## [Work instructions]
Each line of the data below goes into the copy exactly; pictures do not.
────
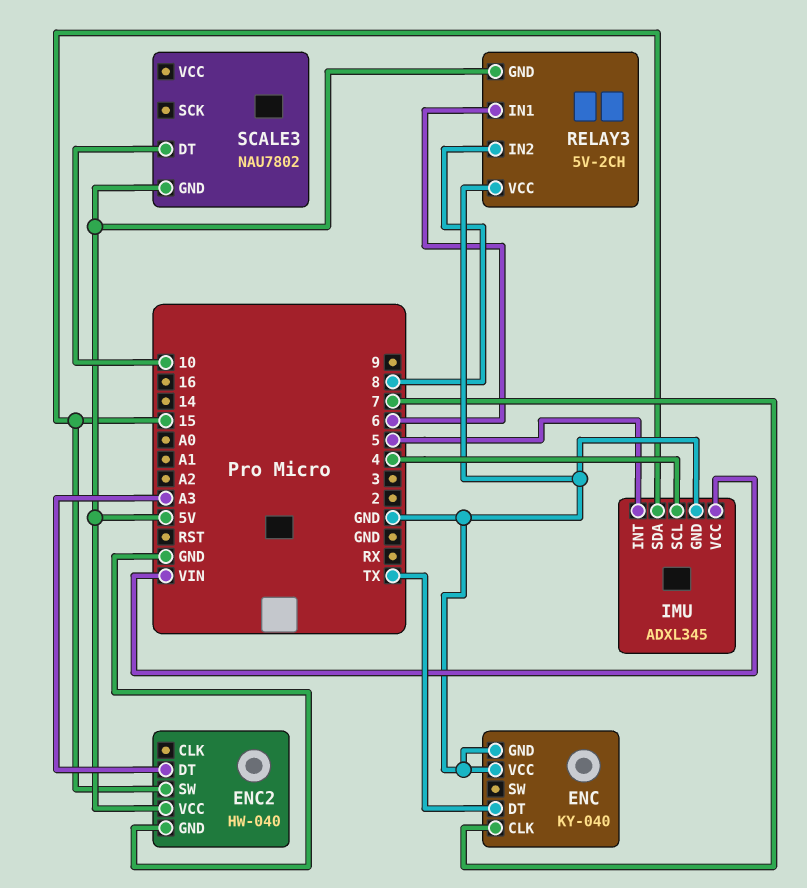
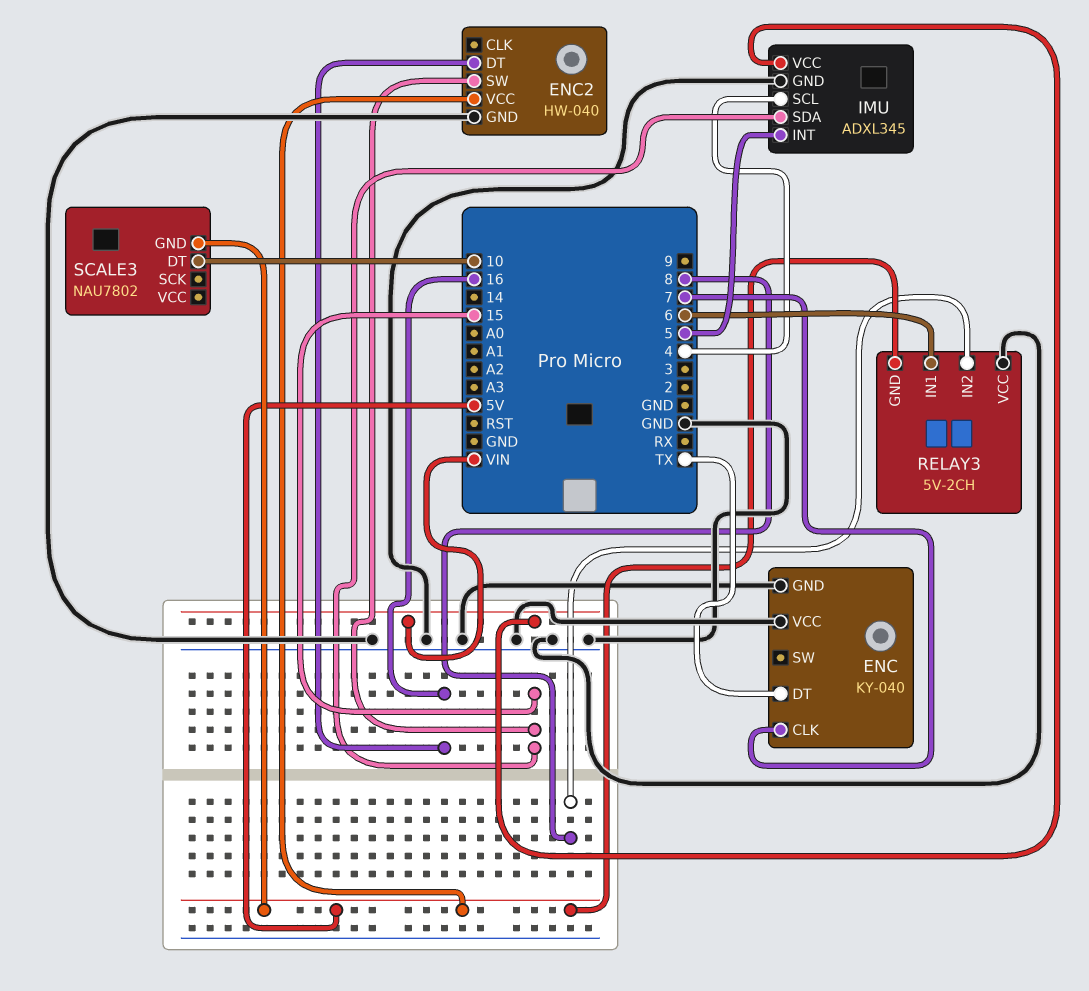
ENC2 pin DT: A3 -> 16

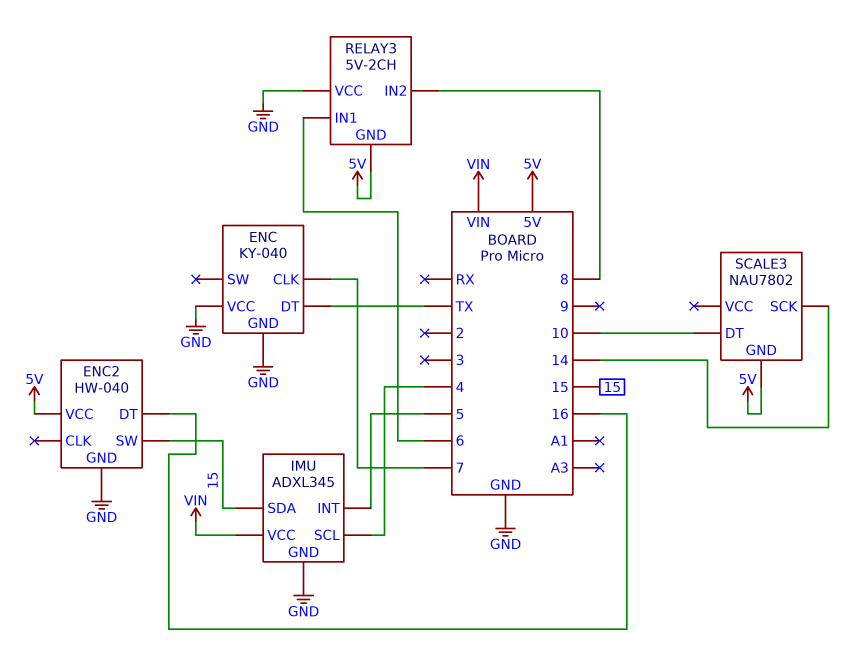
SCALE3 pin SCK: none -> 14

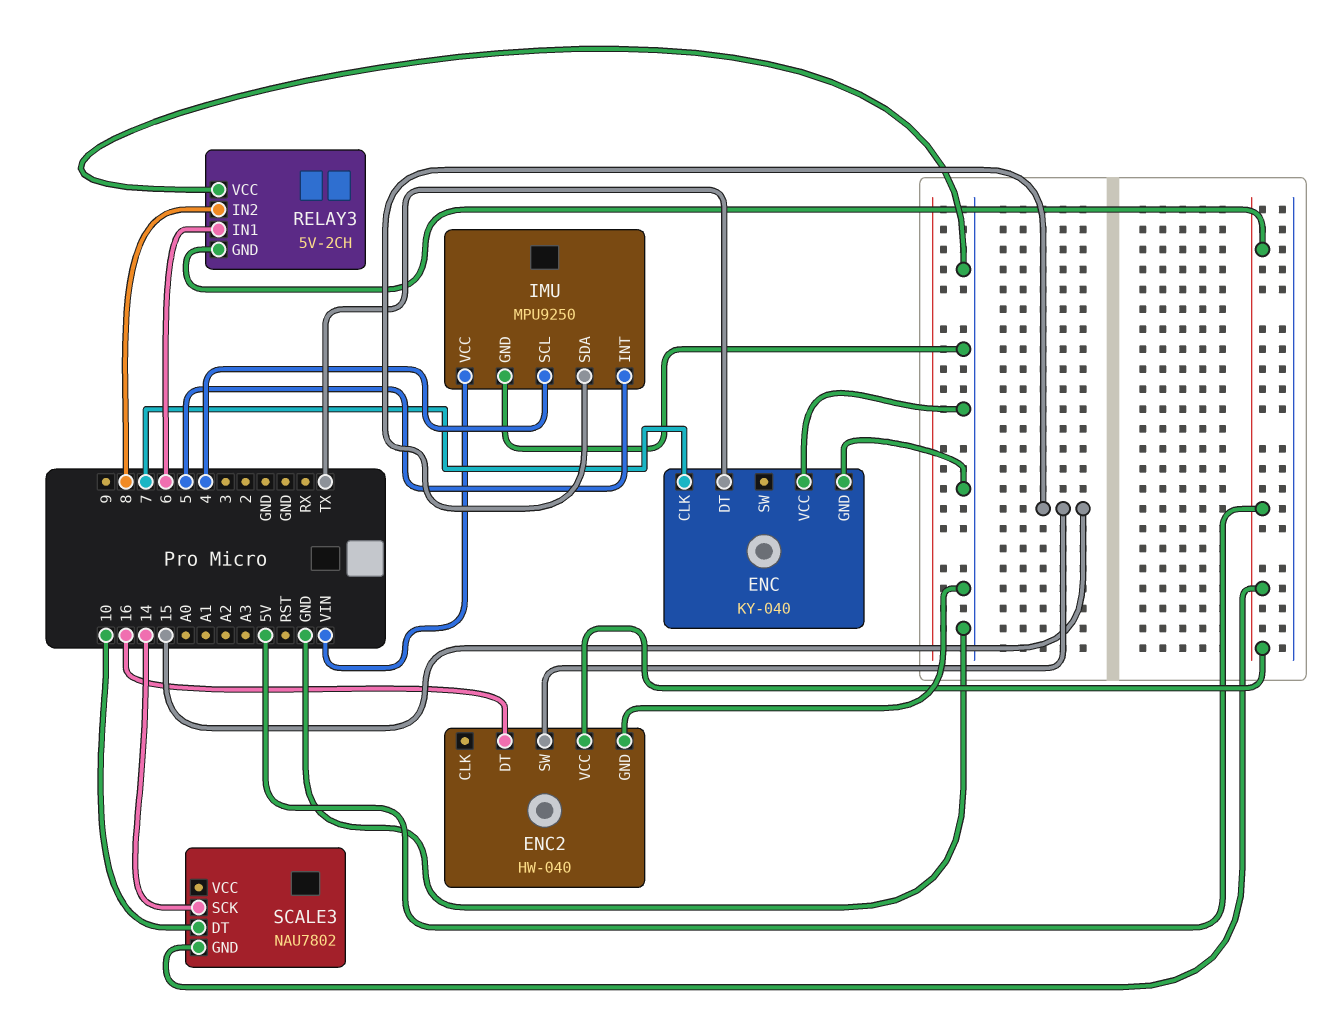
IMU: ADXL345 -> MPU9250

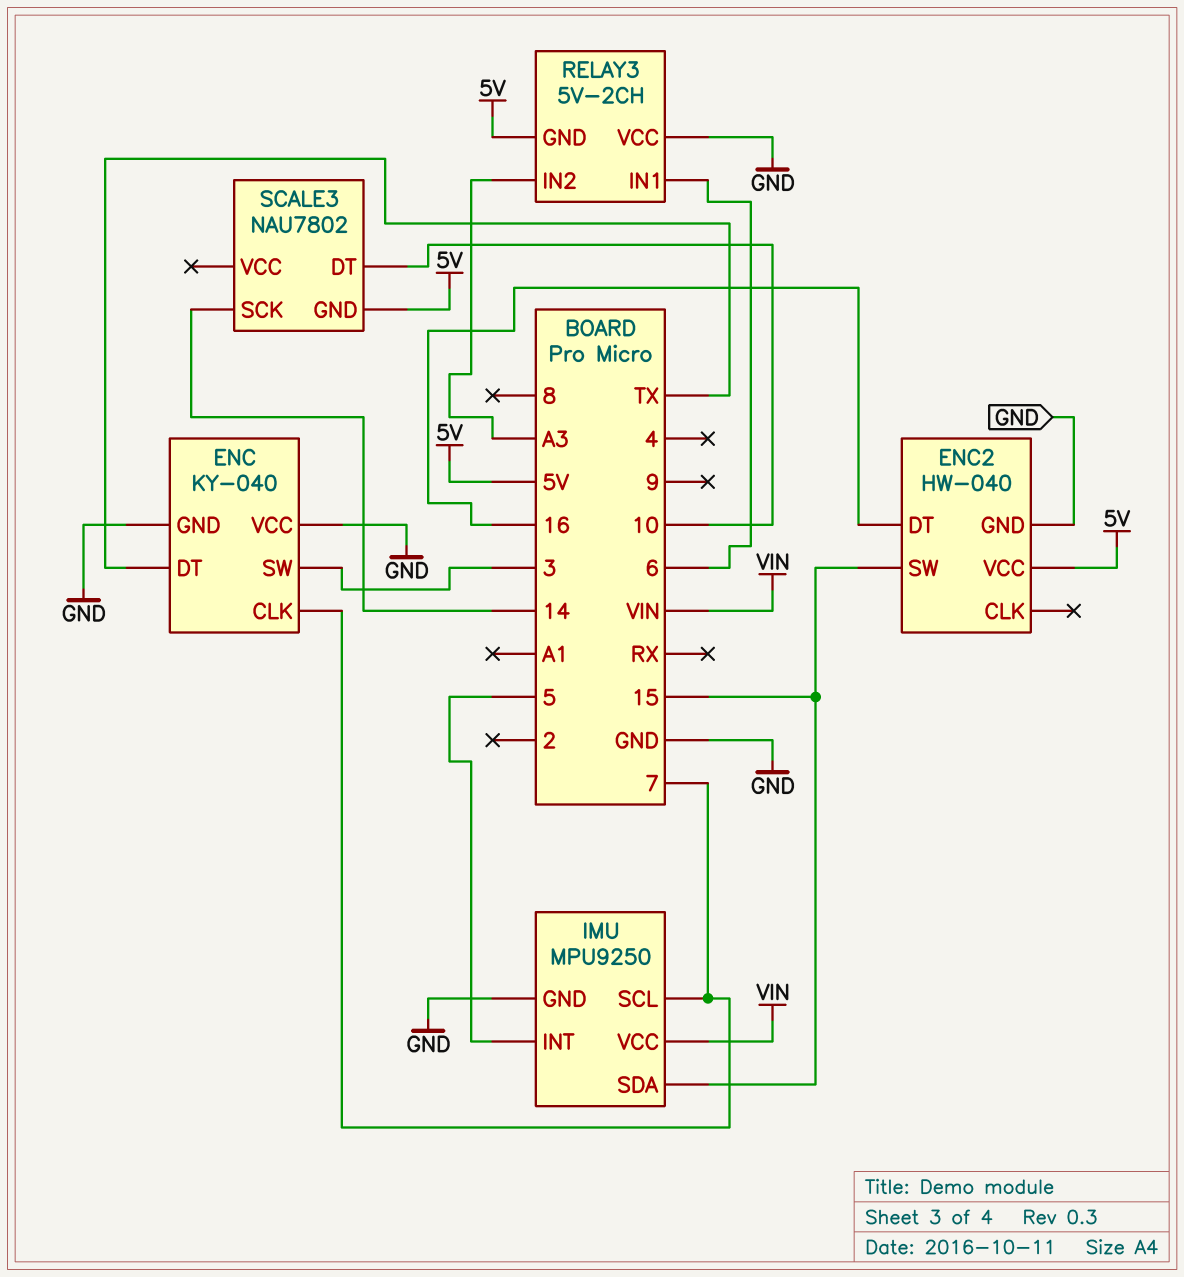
ENC pin SW: none -> 3
IMU pin SCL: 4 -> 7
RELAY3 pin IN2: 8 -> A3

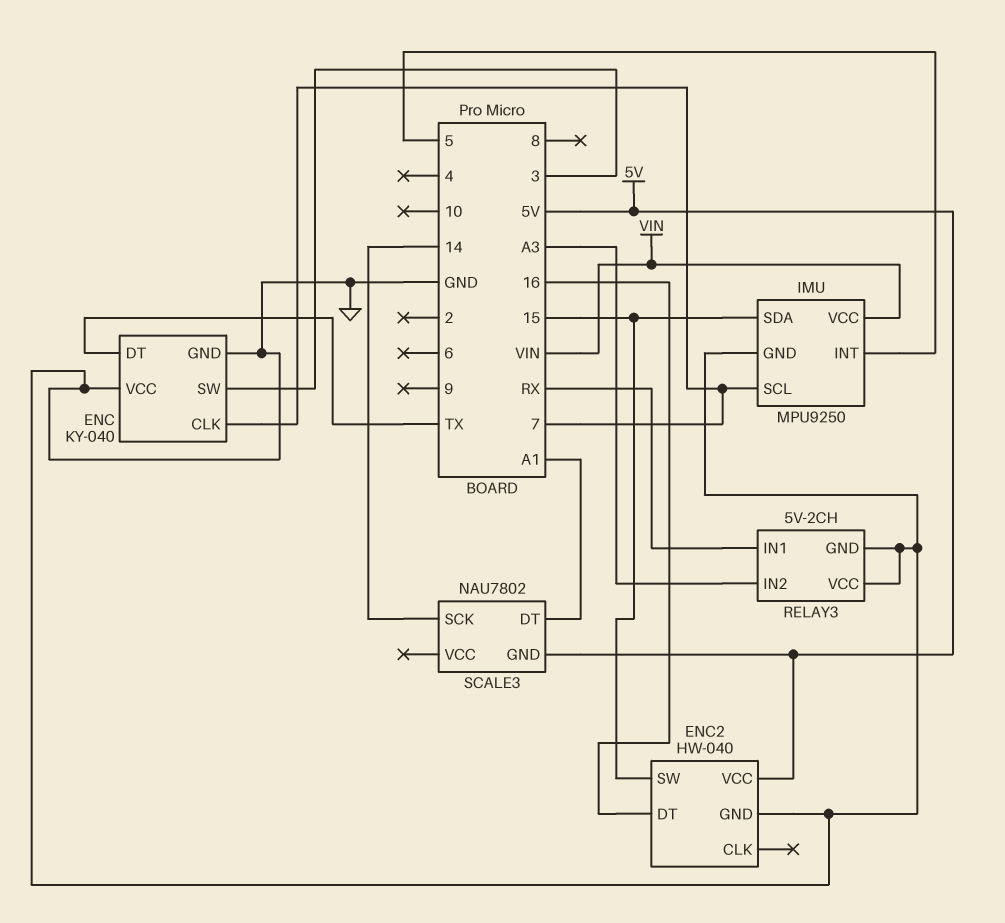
RELAY3 pin GND: 5V -> GND
RELAY3 pin IN1: 6 -> RX
SCALE3 pin DT: 10 -> A1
────
## [Written solution]
ENC2 pin DT: A3 -> 16

SCALE3 pin SCK: none -> 14

IMU: ADXL345 -> MPU9250

ENC pin SW: none -> 3
IMU pin SCL: 4 -> 7
RELAY3 pin IN2: 8 -> A3

RELAY3 pin GND: 5V -> GND
RELAY3 pin IN1: 6 -> RX
SCALE3 pin DT: 10 -> A1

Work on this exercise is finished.